Records
----------

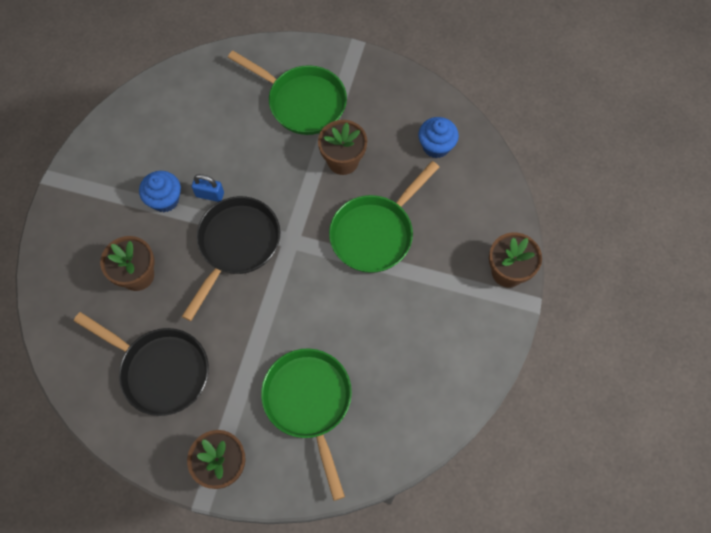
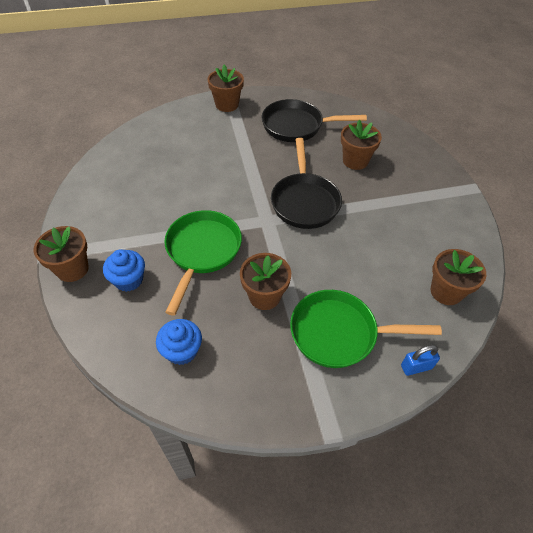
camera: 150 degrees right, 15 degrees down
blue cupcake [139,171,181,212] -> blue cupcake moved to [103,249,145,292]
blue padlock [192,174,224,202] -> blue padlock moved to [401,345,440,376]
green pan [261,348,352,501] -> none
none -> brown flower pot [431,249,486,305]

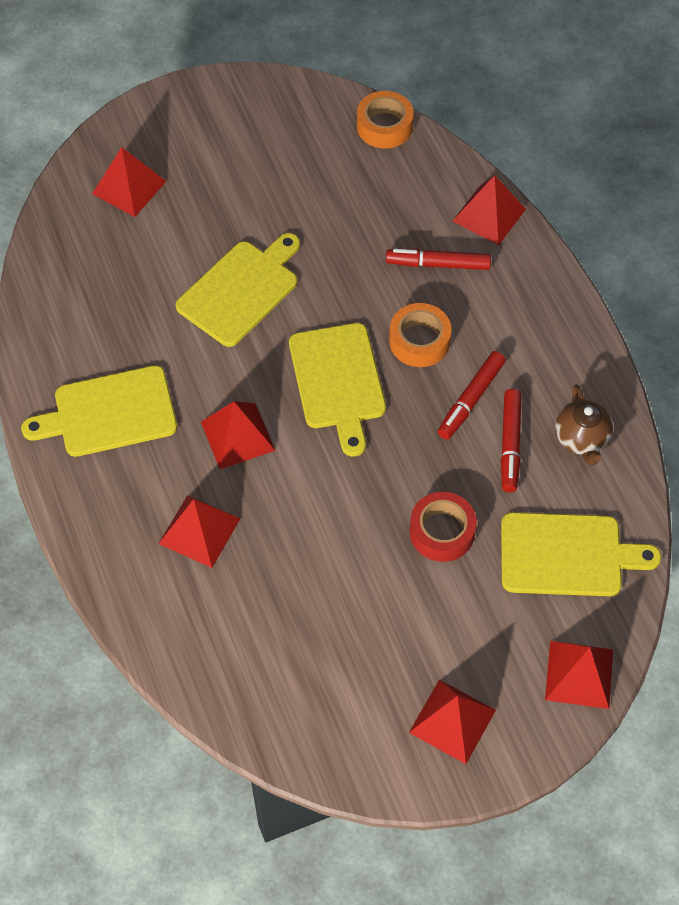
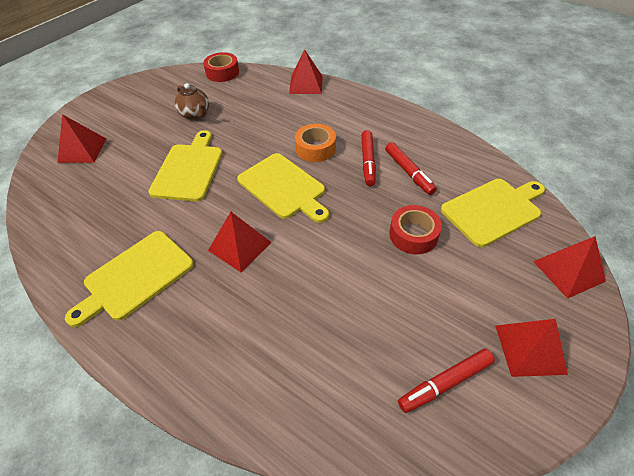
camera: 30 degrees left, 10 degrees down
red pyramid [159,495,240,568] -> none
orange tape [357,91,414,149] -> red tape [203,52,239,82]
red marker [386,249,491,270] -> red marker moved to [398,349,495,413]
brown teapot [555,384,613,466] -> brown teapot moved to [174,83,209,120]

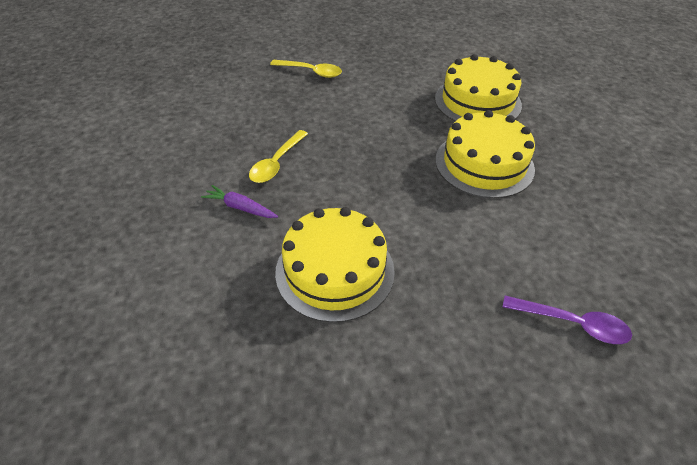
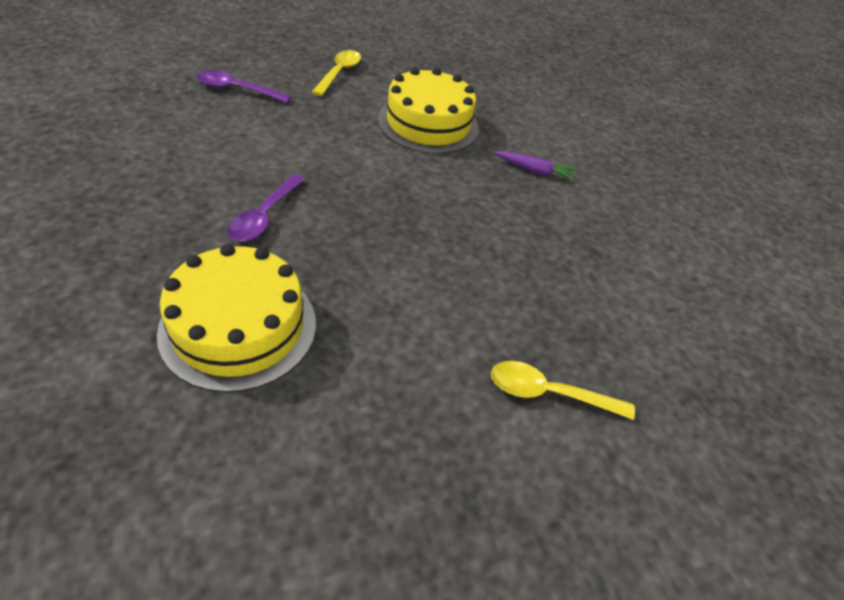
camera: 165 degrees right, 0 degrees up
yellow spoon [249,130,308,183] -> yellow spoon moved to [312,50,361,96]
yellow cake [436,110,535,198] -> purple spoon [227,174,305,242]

----------

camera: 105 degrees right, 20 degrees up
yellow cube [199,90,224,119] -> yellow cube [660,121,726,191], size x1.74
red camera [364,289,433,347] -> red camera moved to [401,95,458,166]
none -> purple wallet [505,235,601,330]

----------

Task details
For this exercise, set down the lines in the entries above from the one with "orange tape [357,91,414,149]" through the one with "yellow cake [436,110,535,198]" exactly as written, without any pictures.

Exercise result
orange tape [357,91,414,149] -> red tape [203,52,239,82]
red marker [386,249,491,270] -> red marker moved to [398,349,495,413]
brown teapot [555,384,613,466] -> brown teapot moved to [174,83,209,120]

camera: 165 degrees right, 0 degrees up
yellow spoon [249,130,308,183] -> yellow spoon moved to [312,50,361,96]
yellow cake [436,110,535,198] -> purple spoon [227,174,305,242]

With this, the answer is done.